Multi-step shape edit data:

_ _ _ _ _

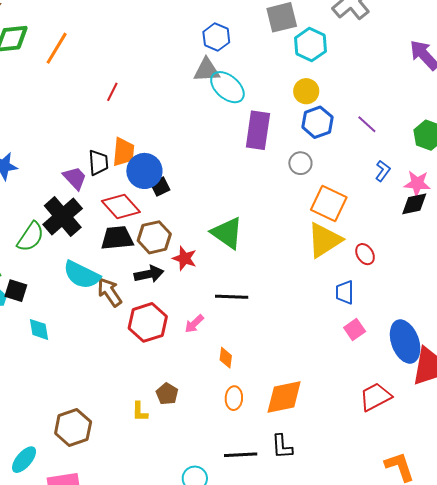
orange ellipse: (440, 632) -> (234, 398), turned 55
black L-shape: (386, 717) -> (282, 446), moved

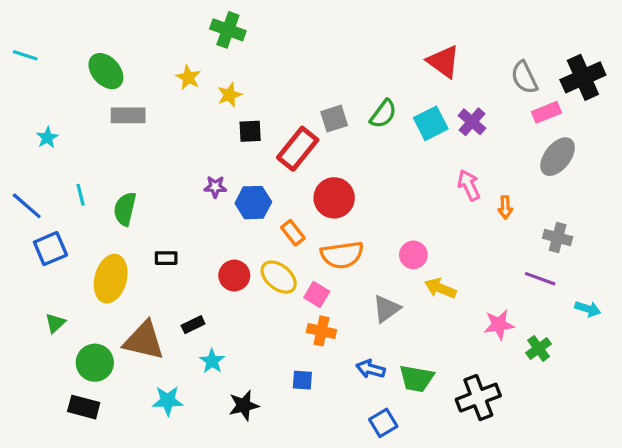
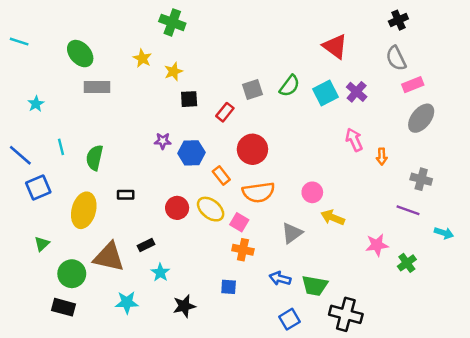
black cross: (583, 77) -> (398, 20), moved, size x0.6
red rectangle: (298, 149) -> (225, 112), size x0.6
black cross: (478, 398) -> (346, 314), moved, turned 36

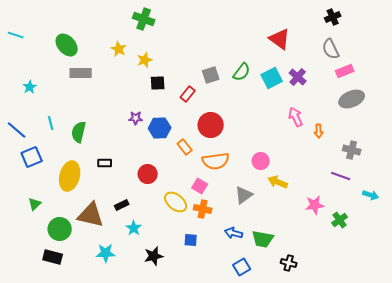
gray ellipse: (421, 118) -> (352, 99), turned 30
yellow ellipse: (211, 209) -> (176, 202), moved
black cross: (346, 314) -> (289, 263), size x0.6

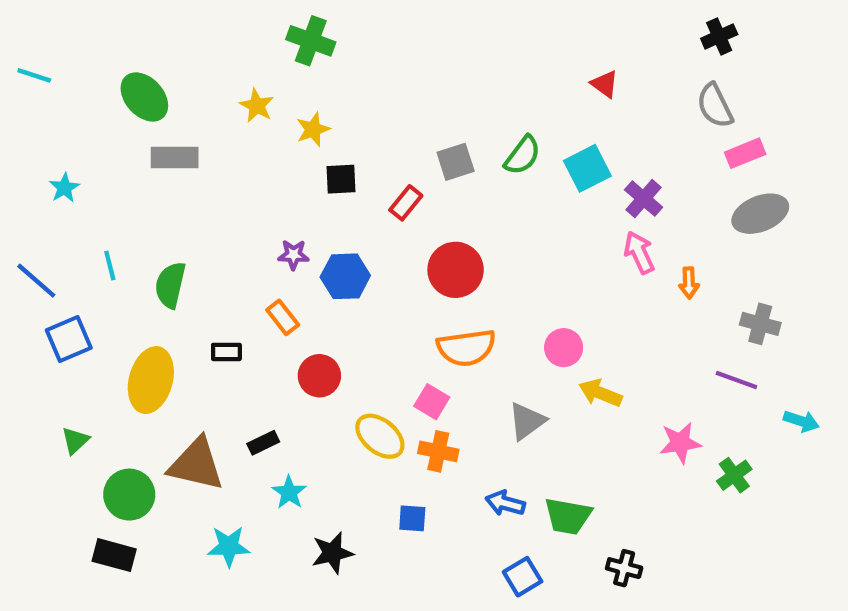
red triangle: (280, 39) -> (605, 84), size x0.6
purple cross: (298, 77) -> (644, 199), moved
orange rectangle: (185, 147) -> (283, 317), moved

_ _ _ _ _

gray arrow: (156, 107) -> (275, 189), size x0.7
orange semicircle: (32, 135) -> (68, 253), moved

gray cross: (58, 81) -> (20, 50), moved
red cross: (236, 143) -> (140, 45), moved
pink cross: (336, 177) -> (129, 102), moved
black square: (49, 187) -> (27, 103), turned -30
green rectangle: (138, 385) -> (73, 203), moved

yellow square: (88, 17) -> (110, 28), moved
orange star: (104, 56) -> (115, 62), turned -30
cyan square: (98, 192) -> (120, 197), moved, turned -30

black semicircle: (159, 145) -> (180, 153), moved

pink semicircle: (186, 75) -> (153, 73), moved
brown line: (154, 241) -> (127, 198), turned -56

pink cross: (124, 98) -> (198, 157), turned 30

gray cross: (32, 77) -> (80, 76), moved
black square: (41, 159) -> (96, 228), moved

_ _ _ _ _

YOUR TASK: Show a copy of each line from the records above in which the string "gray" occurs.

EXPECTED ANSWER:
gray ellipse: (421, 118) -> (352, 99), turned 30
gray arrow: (156, 107) -> (275, 189), size x0.7
gray cross: (58, 81) -> (20, 50), moved
gray cross: (32, 77) -> (80, 76), moved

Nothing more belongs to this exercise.